Edit difference data:

:::

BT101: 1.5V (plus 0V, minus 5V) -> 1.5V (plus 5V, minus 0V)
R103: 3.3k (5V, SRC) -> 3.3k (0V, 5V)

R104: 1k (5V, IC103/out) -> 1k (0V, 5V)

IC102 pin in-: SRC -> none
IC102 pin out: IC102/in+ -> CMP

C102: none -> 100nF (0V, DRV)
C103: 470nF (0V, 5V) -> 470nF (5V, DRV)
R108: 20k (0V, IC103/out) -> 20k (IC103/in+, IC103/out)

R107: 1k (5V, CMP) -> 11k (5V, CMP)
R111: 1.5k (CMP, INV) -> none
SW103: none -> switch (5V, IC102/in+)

:::

ACTIVITY: Write out all of the records once more, exactly.

FINISHED EXERCISE:
BT101: 1.5V (plus 0V, minus 5V) -> 1.5V (plus 5V, minus 0V)
R103: 3.3k (5V, SRC) -> 3.3k (0V, 5V)

R104: 1k (5V, IC103/out) -> 1k (0V, 5V)

IC102 pin in-: SRC -> none
IC102 pin out: IC102/in+ -> CMP

C102: none -> 100nF (0V, DRV)
C103: 470nF (0V, 5V) -> 470nF (5V, DRV)
R108: 20k (0V, IC103/out) -> 20k (IC103/in+, IC103/out)

R107: 1k (5V, CMP) -> 11k (5V, CMP)
R111: 1.5k (CMP, INV) -> none
SW103: none -> switch (5V, IC102/in+)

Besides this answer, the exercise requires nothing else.